What to work on => Below are records to be transcribed exactly; any pictures should be left out.

Information supplied =>
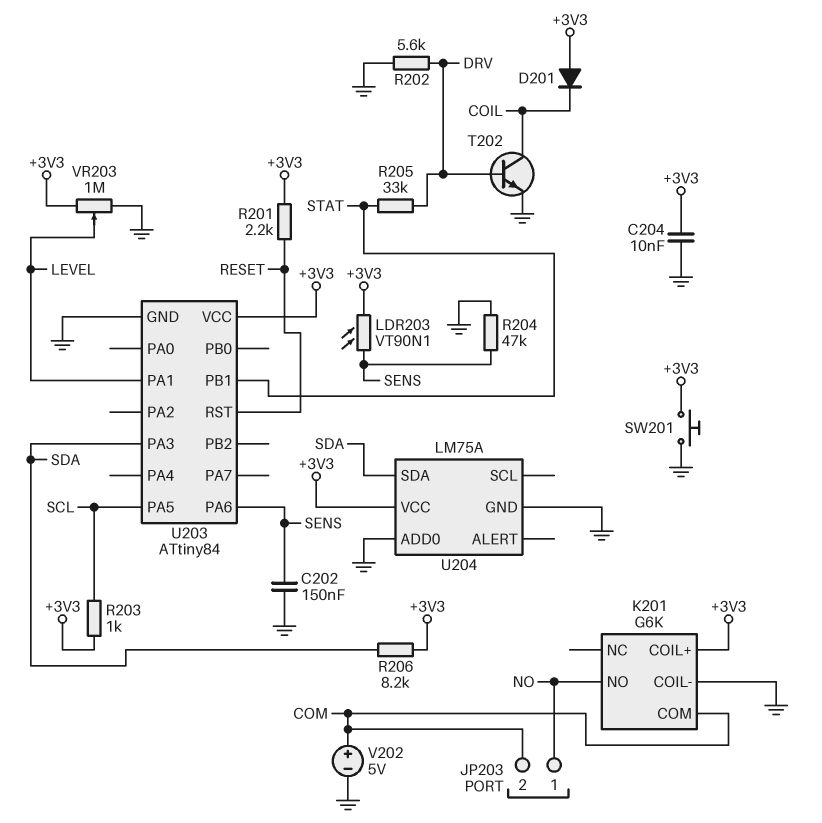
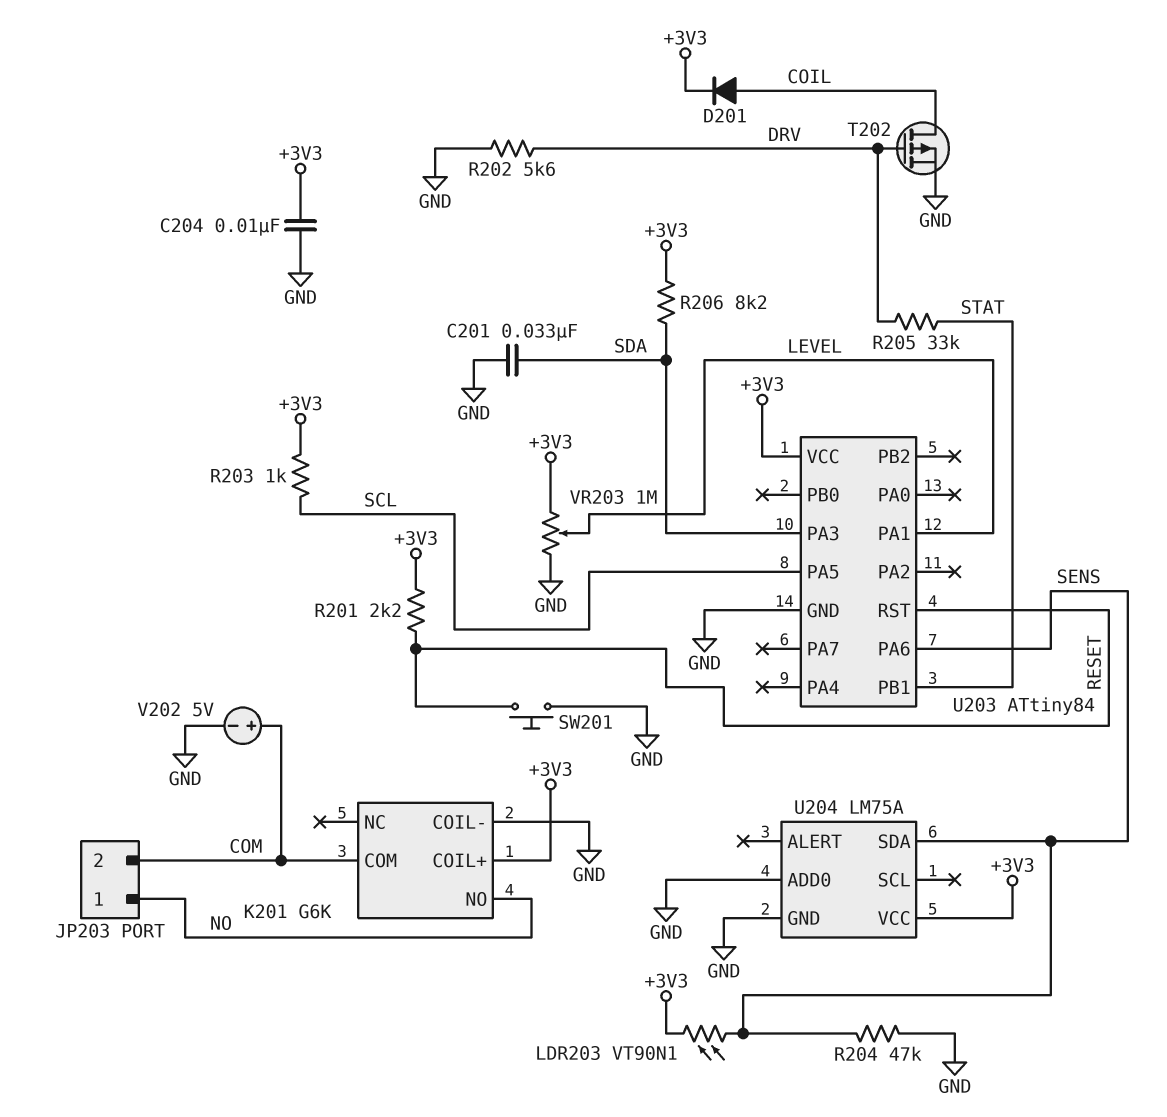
C201: none -> 33nF (GND, SDA)
C202: 150nF (GND, SENS) -> none
D201: diode (A +3V3, K COIL) -> diode (A COIL, K +3V3)
SW201: button (+3V3, GND) -> button (GND, RESET)
T202: NPN (B DRV, C COIL, E GND) -> PMOS (G DRV, D COIL, S GND)
U204 pin SDA: SDA -> SENS

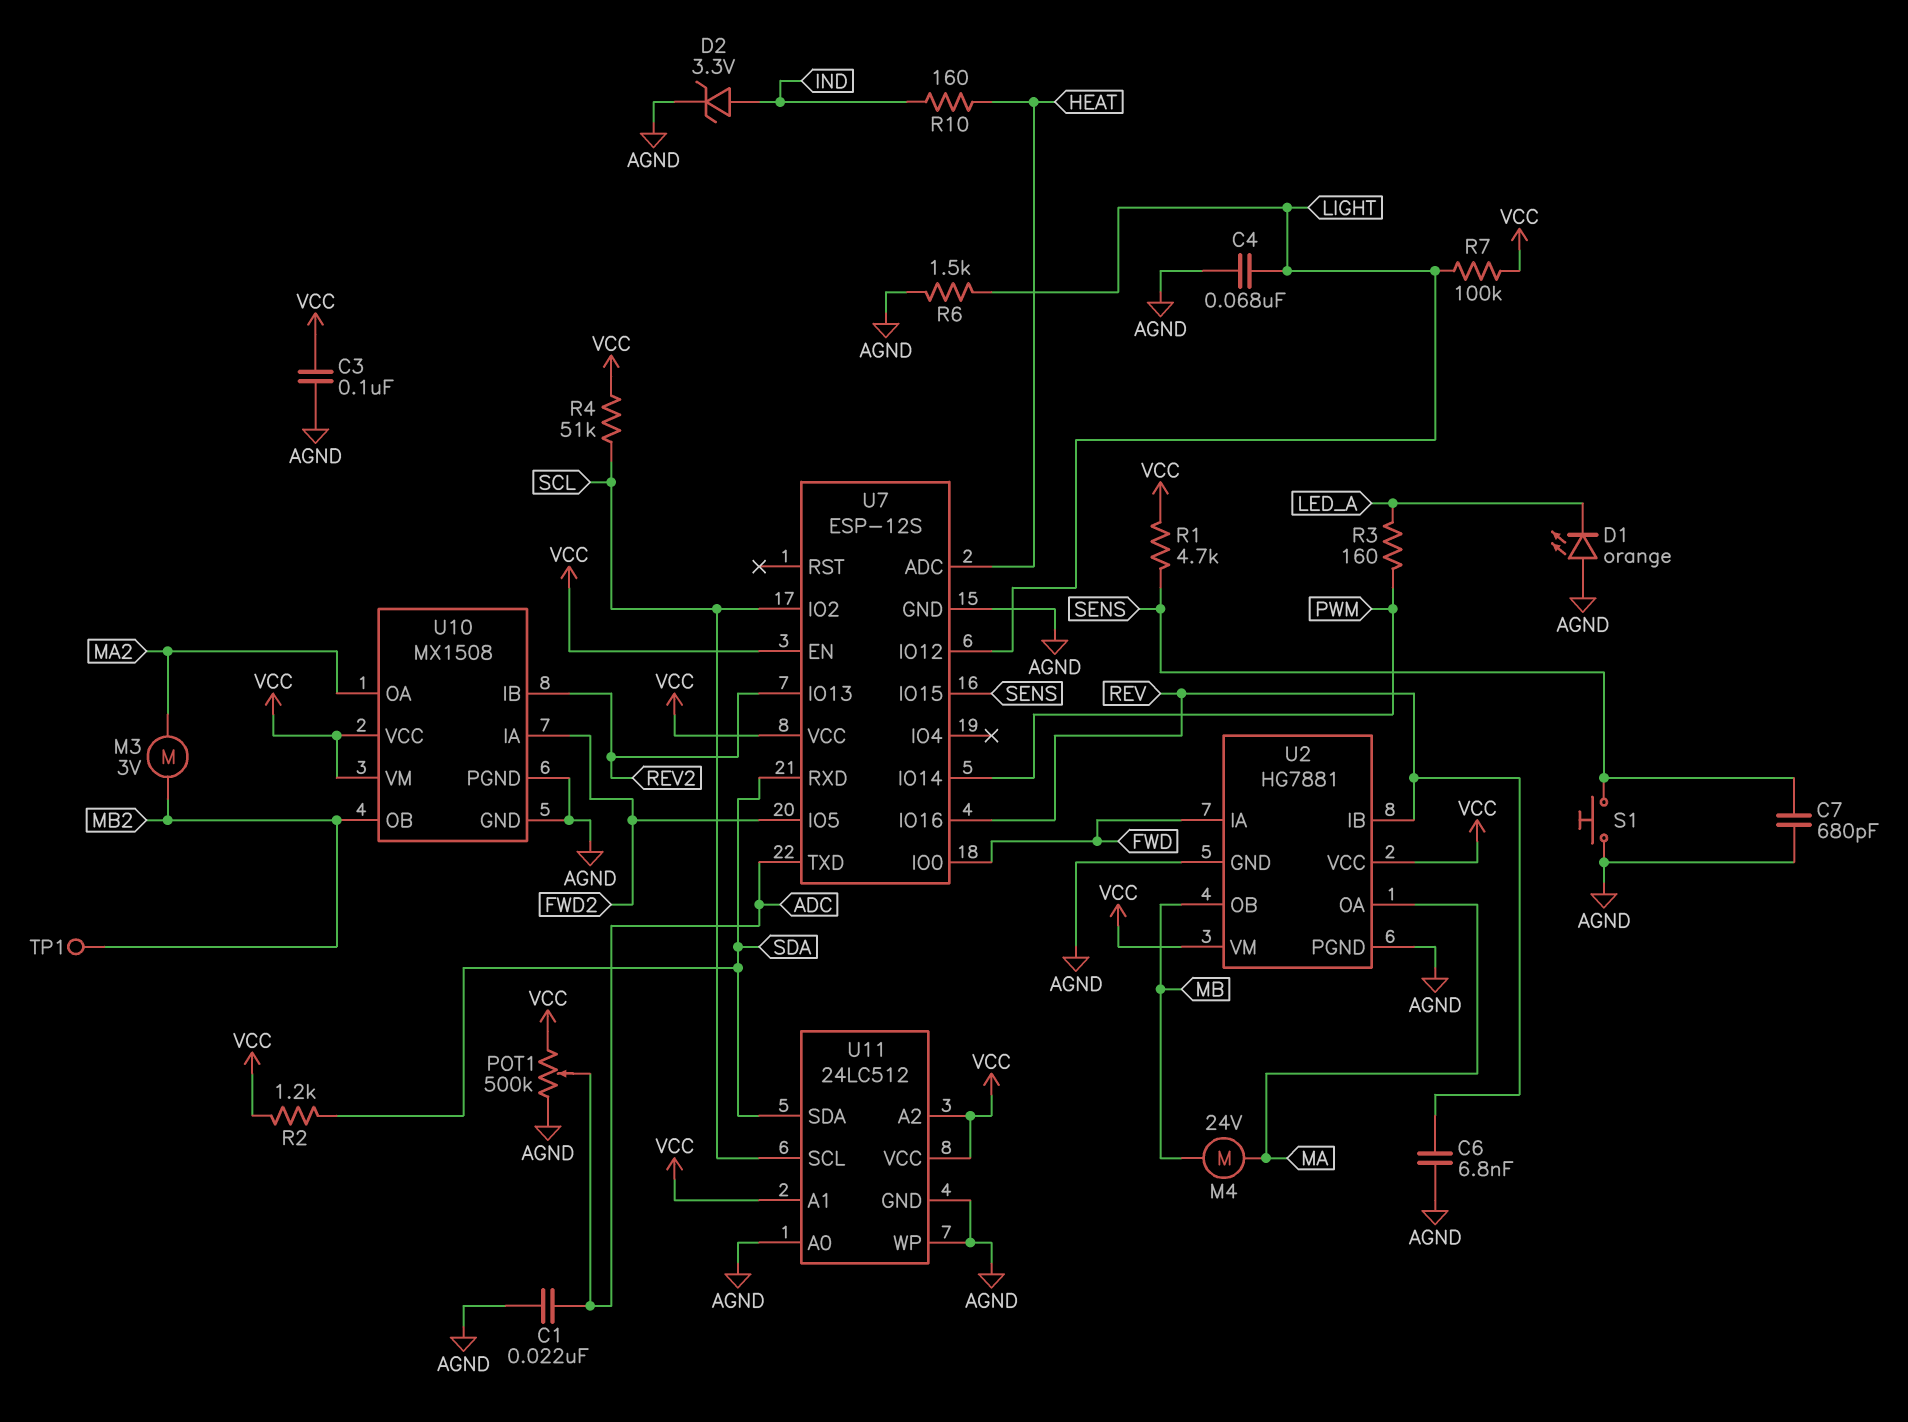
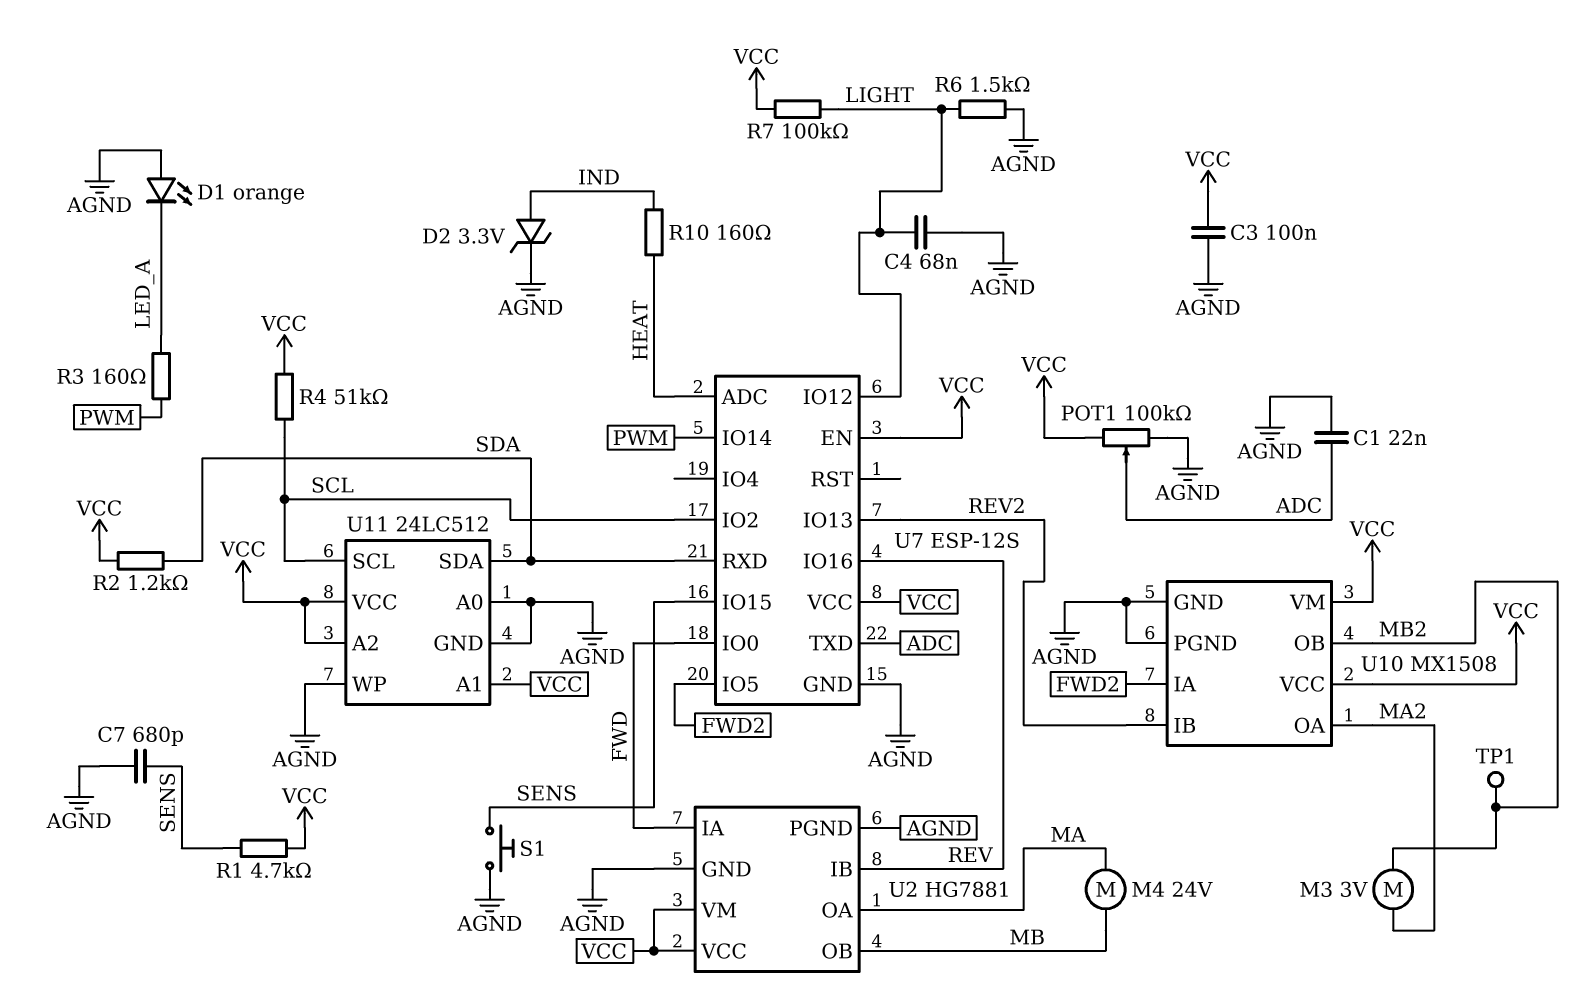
C6: 6.8nF (AGND, REV) -> none
POT1: 500k (AGND, VCC, wiper ADC) -> 100k (AGND, VCC, wiper ADC)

Written reply =>
C201: none -> 33nF (GND, SDA)
C202: 150nF (GND, SENS) -> none
D201: diode (A +3V3, K COIL) -> diode (A COIL, K +3V3)
SW201: button (+3V3, GND) -> button (GND, RESET)
T202: NPN (B DRV, C COIL, E GND) -> PMOS (G DRV, D COIL, S GND)
U204 pin SDA: SDA -> SENS

C6: 6.8nF (AGND, REV) -> none
POT1: 500k (AGND, VCC, wiper ADC) -> 100k (AGND, VCC, wiper ADC)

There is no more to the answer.